▶ [TASK PROMPT]
What must be written out is each line from the one holding "D2: zener 4.7V" through the end of the records, word for word, minus any pictures.

▶ [DATA FOR THIS EXERCISE]
——————————
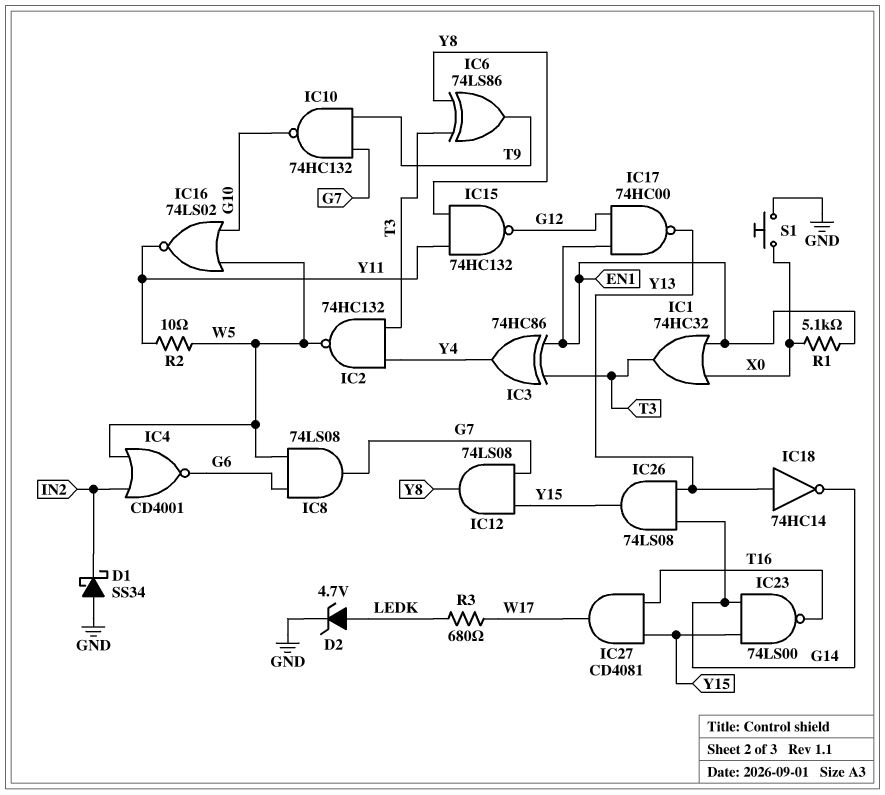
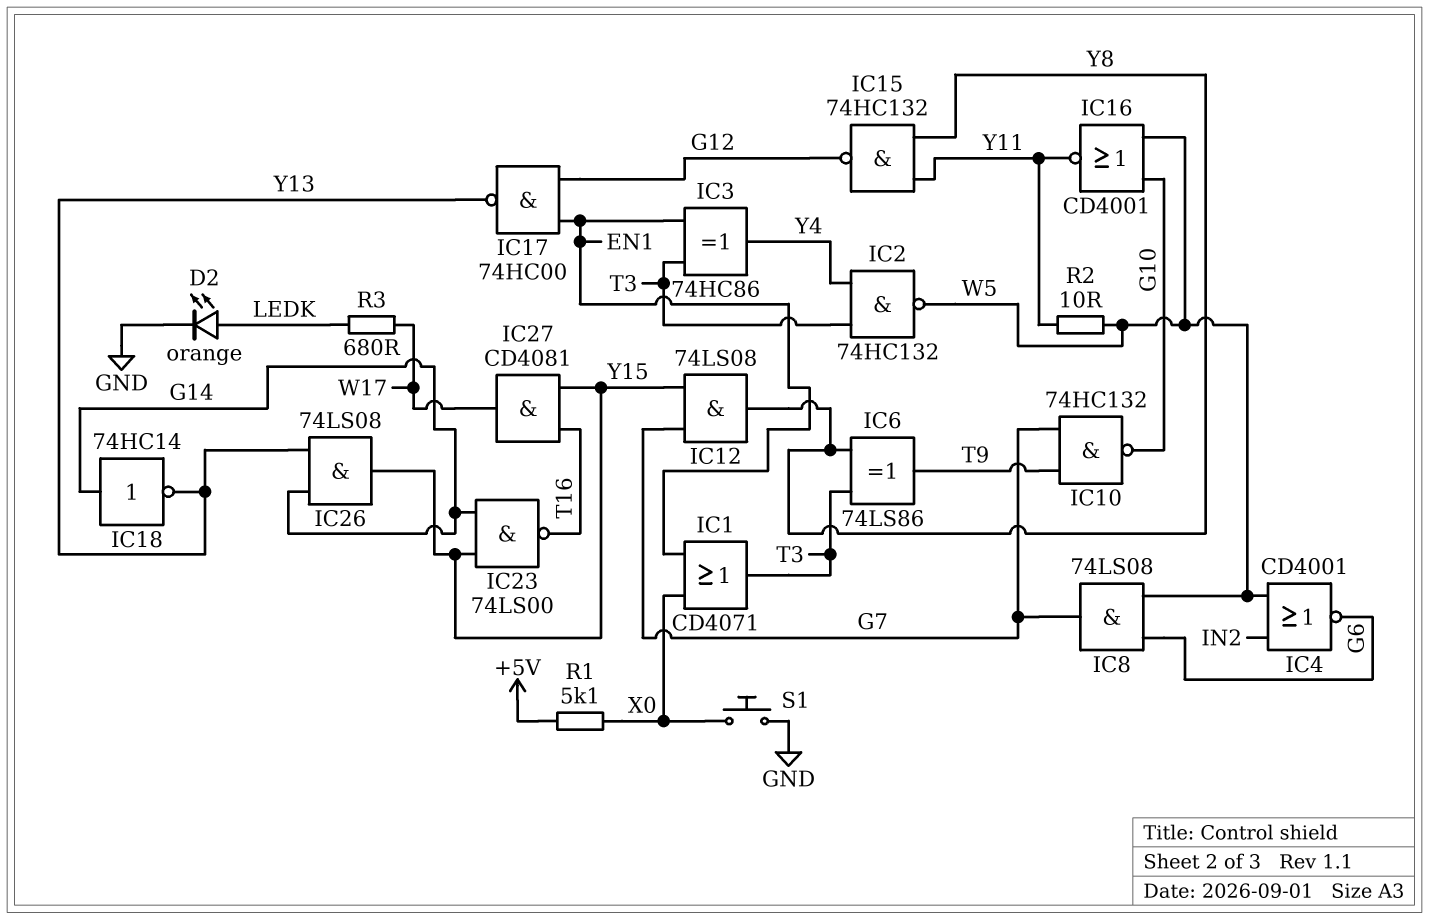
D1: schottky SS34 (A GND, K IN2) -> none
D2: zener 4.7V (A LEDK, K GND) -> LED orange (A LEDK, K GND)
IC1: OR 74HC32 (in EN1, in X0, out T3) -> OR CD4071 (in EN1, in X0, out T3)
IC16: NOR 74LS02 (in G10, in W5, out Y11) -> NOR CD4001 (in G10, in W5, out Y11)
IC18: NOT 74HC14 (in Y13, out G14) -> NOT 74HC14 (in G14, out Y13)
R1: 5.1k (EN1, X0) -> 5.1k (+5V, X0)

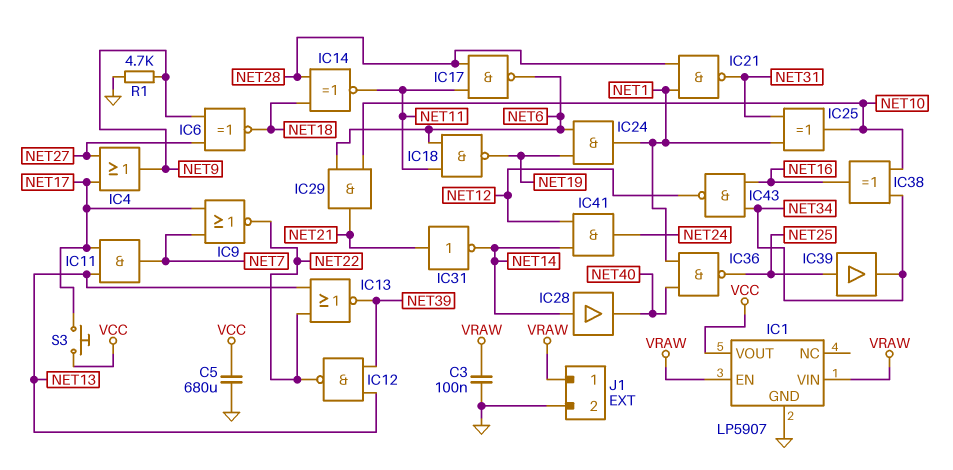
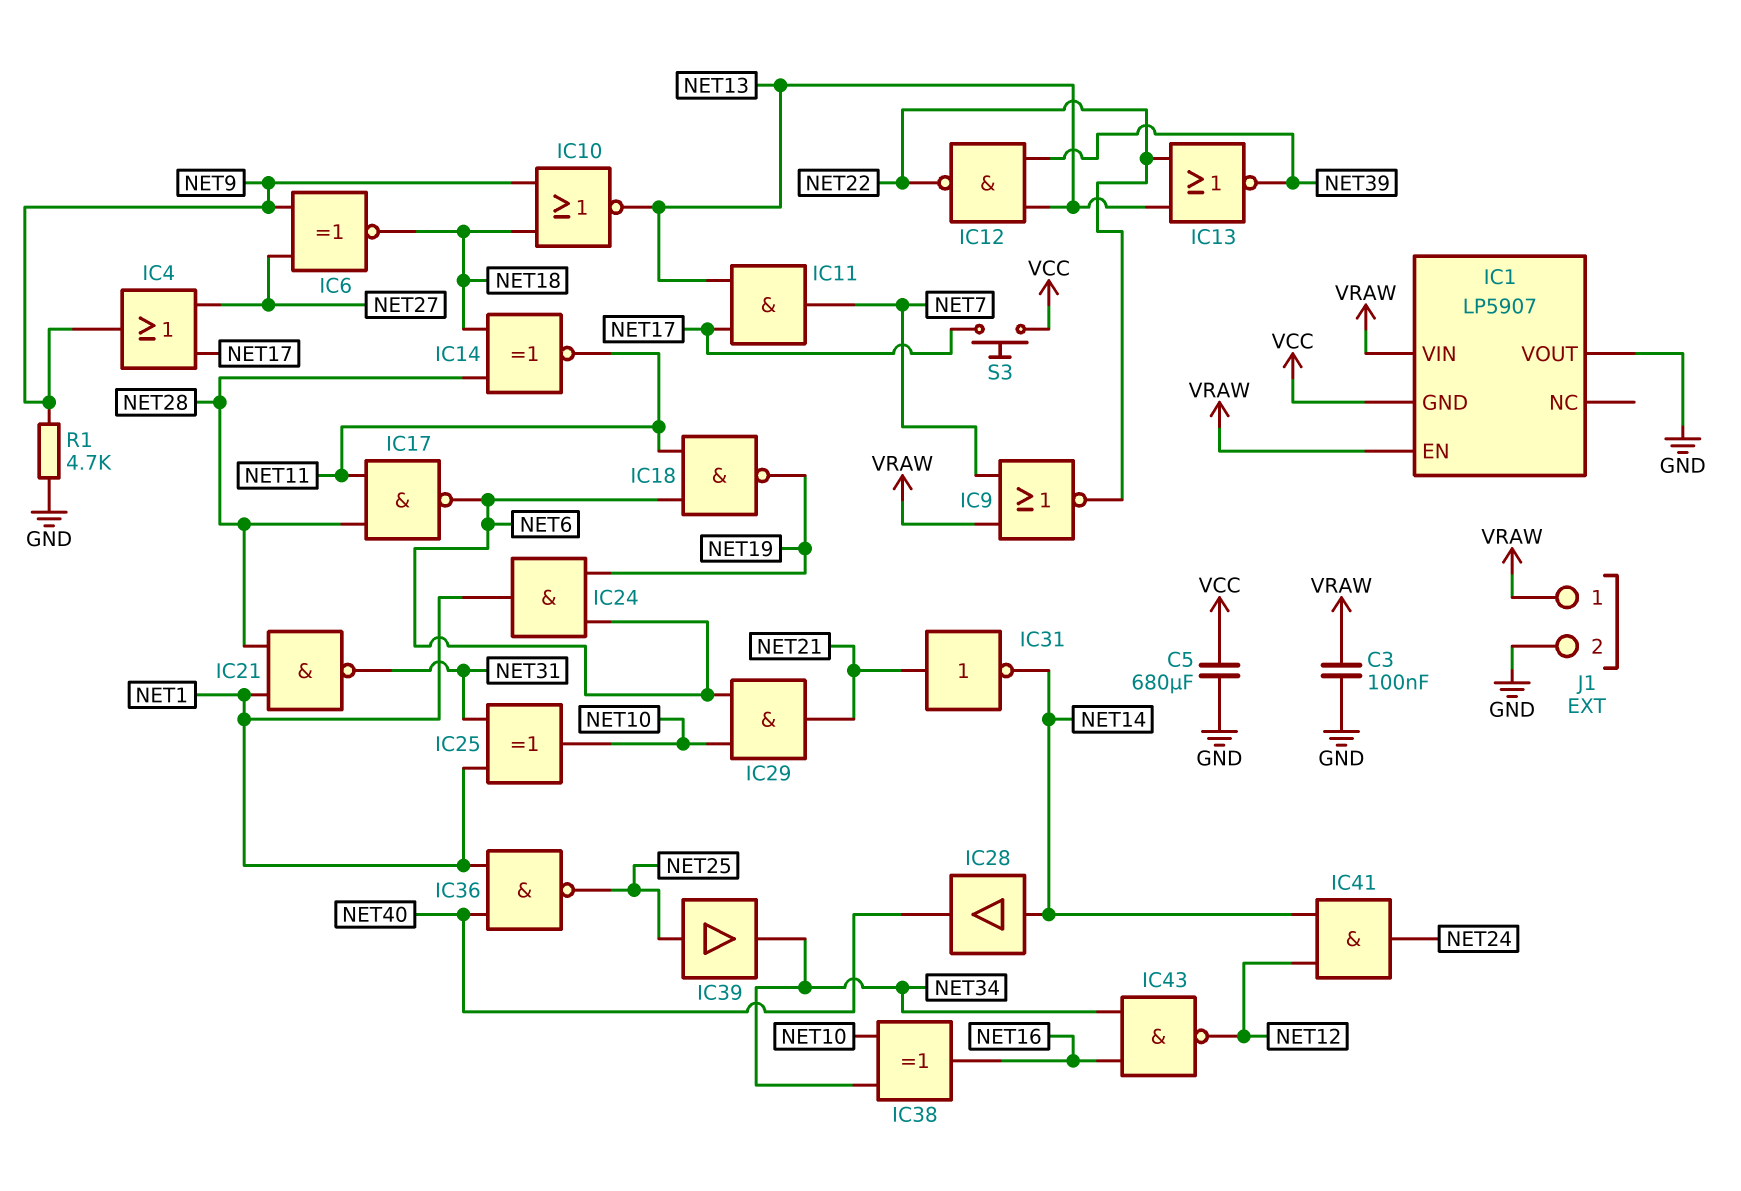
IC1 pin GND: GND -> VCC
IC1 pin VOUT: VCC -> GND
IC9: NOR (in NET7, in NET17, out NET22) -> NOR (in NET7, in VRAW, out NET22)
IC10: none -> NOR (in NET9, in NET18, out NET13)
——————————
▶ [SOLUTION TO THE PROBLEM]
D2: zener 4.7V (A LEDK, K GND) -> LED orange (A LEDK, K GND)
IC1: OR 74HC32 (in EN1, in X0, out T3) -> OR CD4071 (in EN1, in X0, out T3)
IC16: NOR 74LS02 (in G10, in W5, out Y11) -> NOR CD4001 (in G10, in W5, out Y11)
IC18: NOT 74HC14 (in Y13, out G14) -> NOT 74HC14 (in G14, out Y13)
R1: 5.1k (EN1, X0) -> 5.1k (+5V, X0)

IC1 pin GND: GND -> VCC
IC1 pin VOUT: VCC -> GND
IC9: NOR (in NET7, in NET17, out NET22) -> NOR (in NET7, in VRAW, out NET22)
IC10: none -> NOR (in NET9, in NET18, out NET13)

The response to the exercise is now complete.